═════ Data supplied

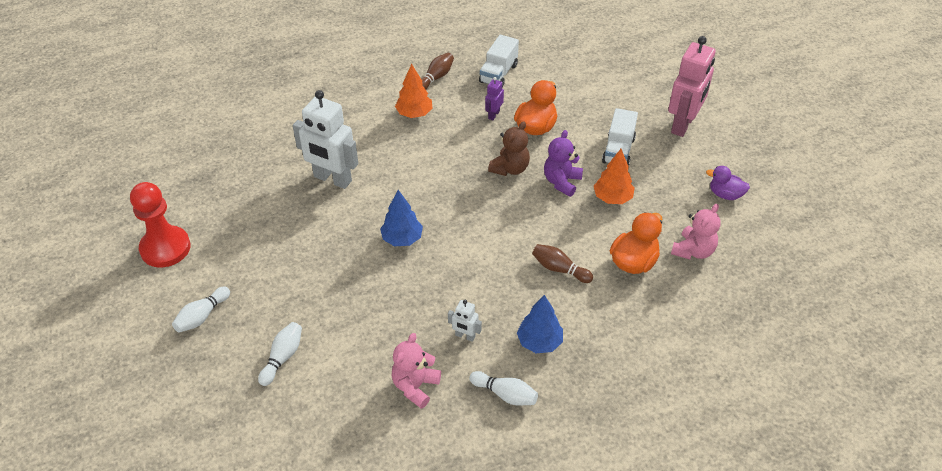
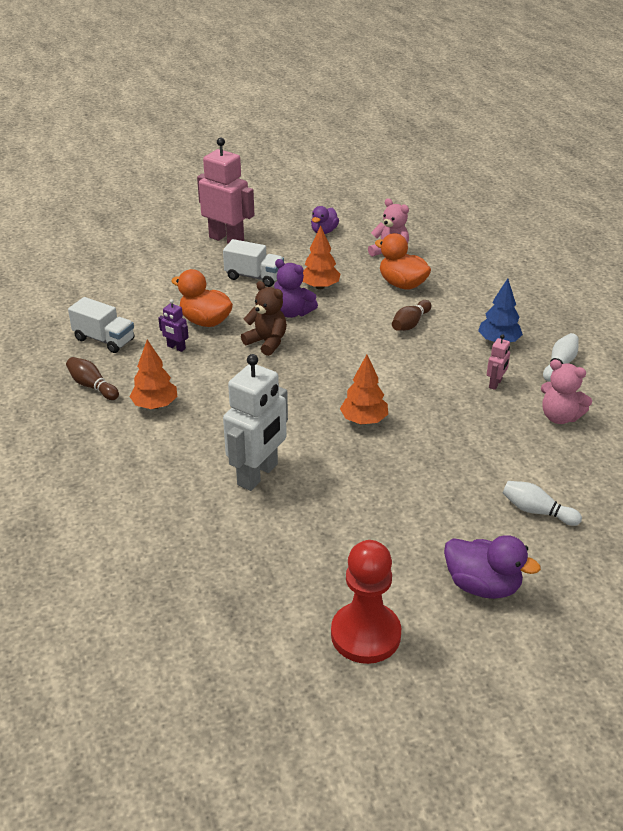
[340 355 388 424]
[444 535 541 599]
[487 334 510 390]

══════════
═════ Data supplied

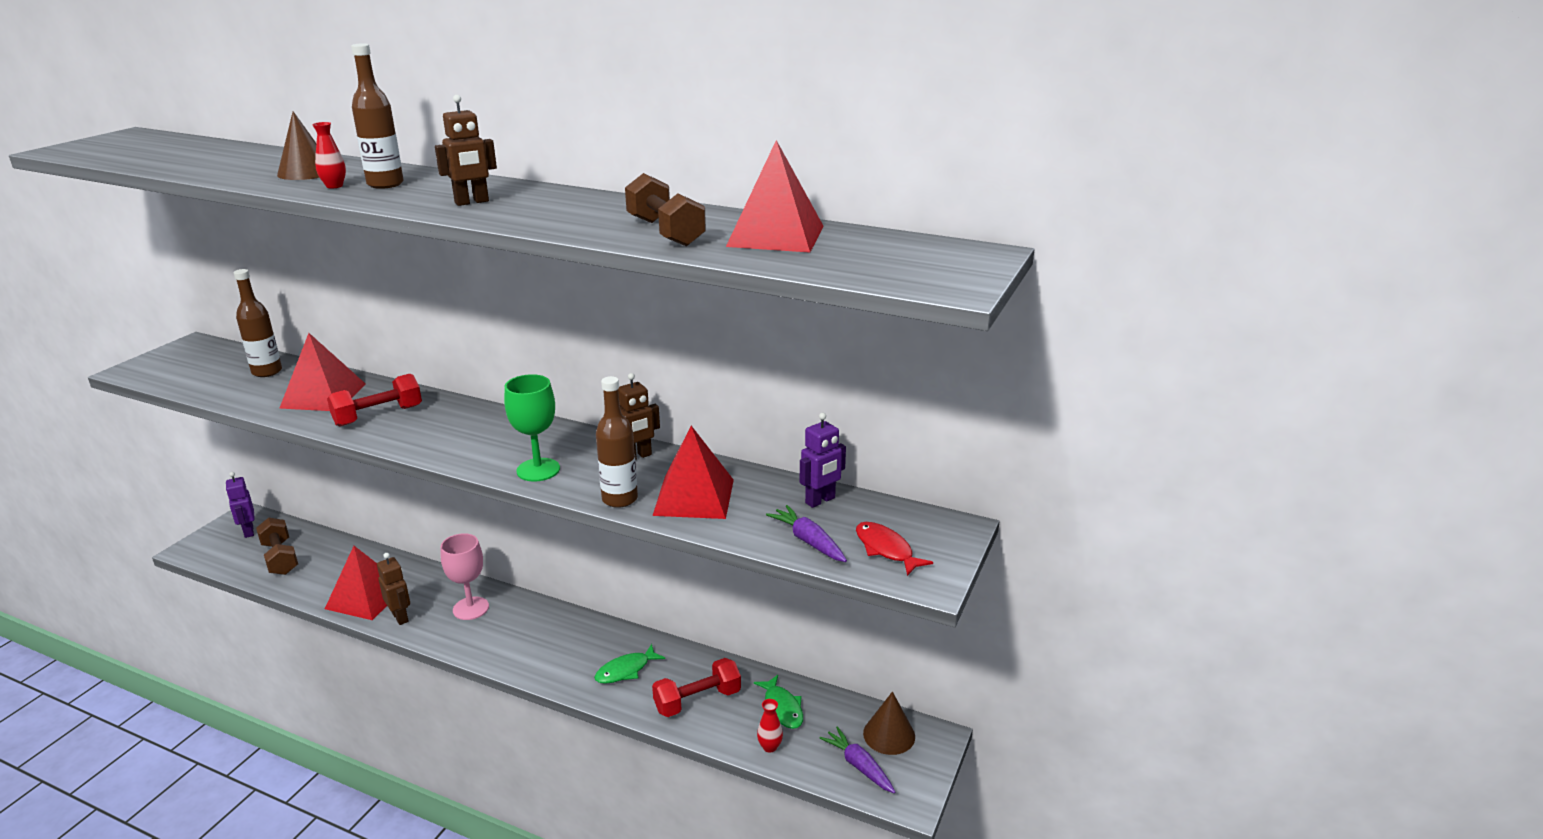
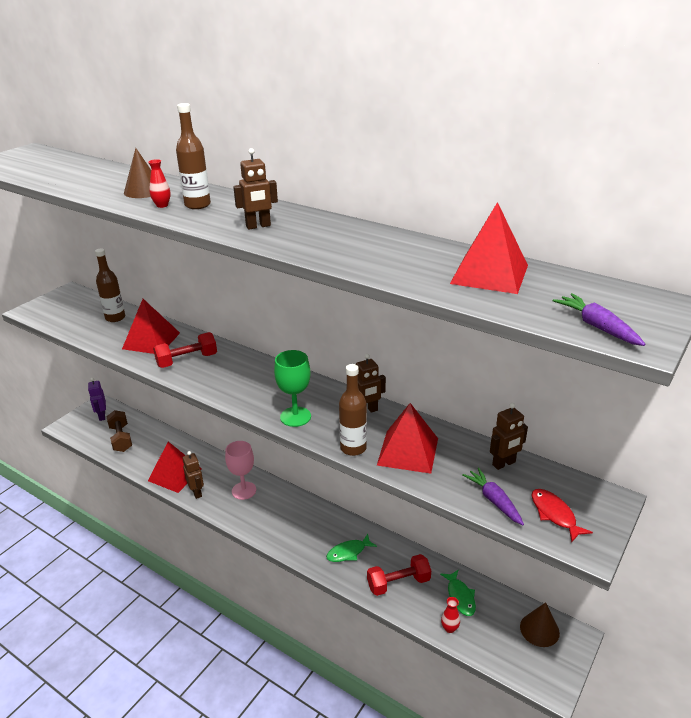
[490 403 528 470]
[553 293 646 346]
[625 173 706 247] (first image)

══════════

» **Work instruction**
Retype exactly, and only, the lines above from the one where "[490 403 528 470]" occurs up to and including the one where "[625 173 706 247] (first image)" occurs.

» **Solved problem**
[490 403 528 470]
[553 293 646 346]
[625 173 706 247] (first image)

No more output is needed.